## EXERCISE DIRECTIONS
An exact restatement of the data below, with the pictures removed, is the required answer.

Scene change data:
● ● ● ●

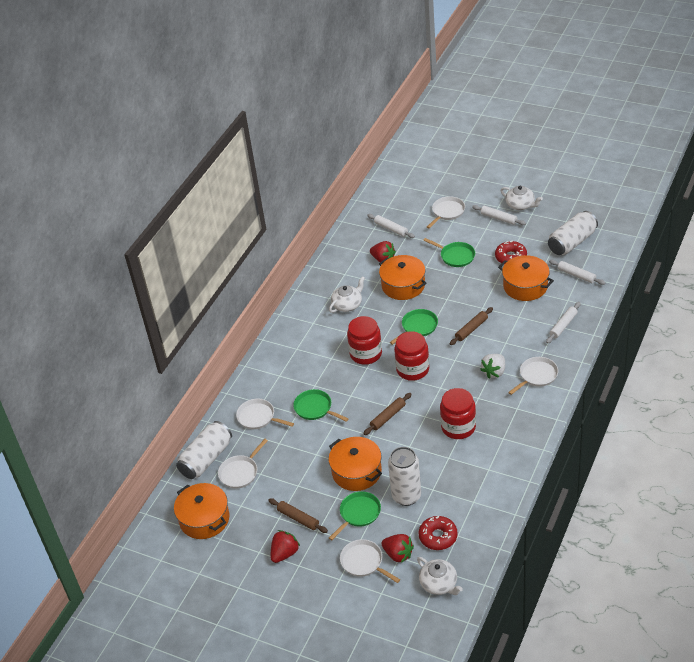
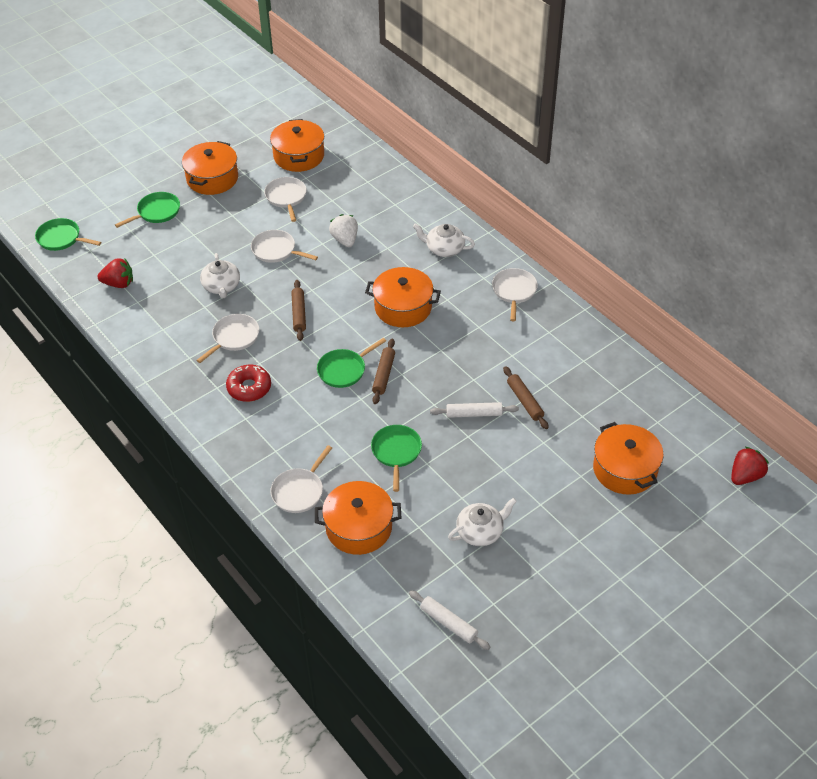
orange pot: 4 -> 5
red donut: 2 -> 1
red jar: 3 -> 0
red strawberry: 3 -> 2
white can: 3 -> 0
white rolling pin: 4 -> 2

● ● ● ●

## ANSWER TO THE PROBLEM
orange pot: 4 -> 5
red donut: 2 -> 1
red jar: 3 -> 0
red strawberry: 3 -> 2
white can: 3 -> 0
white rolling pin: 4 -> 2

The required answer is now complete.